GIVEN DATA »

Segment Open

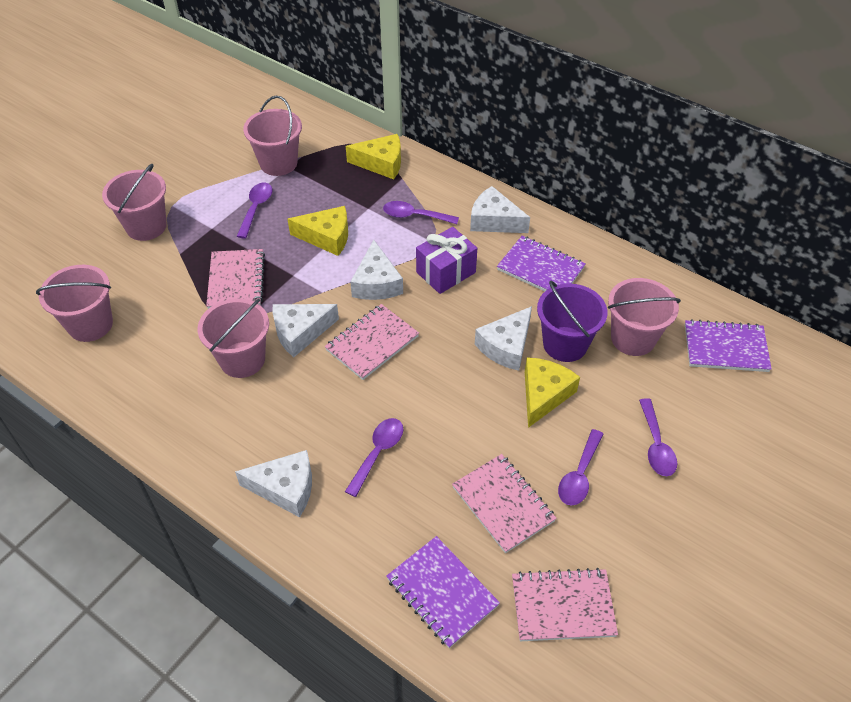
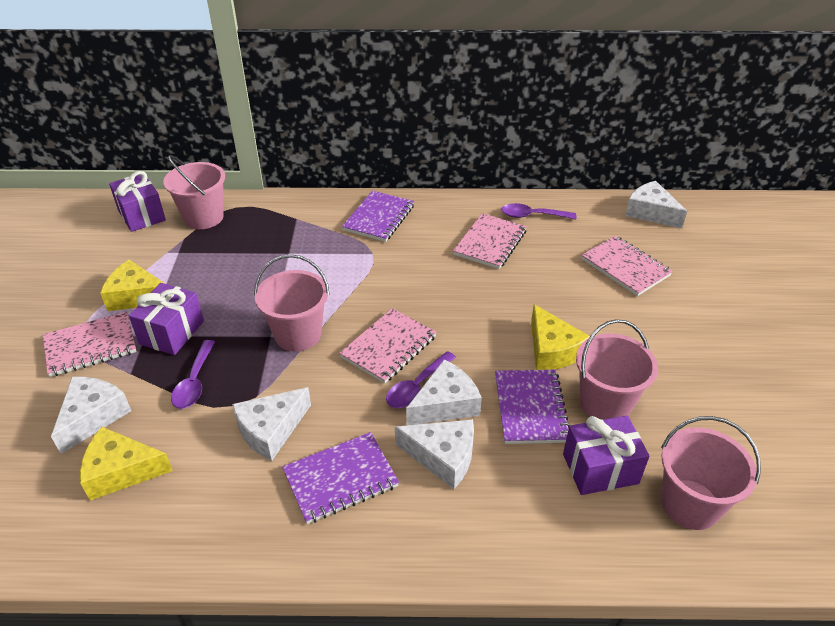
pink bucket: 5 -> 4
purple bucket: 1 -> 0
purple gift: 1 -> 3
purple spoon: 5 -> 3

Segment Closed

YOUR GOAL » Every last line above must be reproduced as written, and no pictures belong in the copy.

SOLUTION »
pink bucket: 5 -> 4
purple bucket: 1 -> 0
purple gift: 1 -> 3
purple spoon: 5 -> 3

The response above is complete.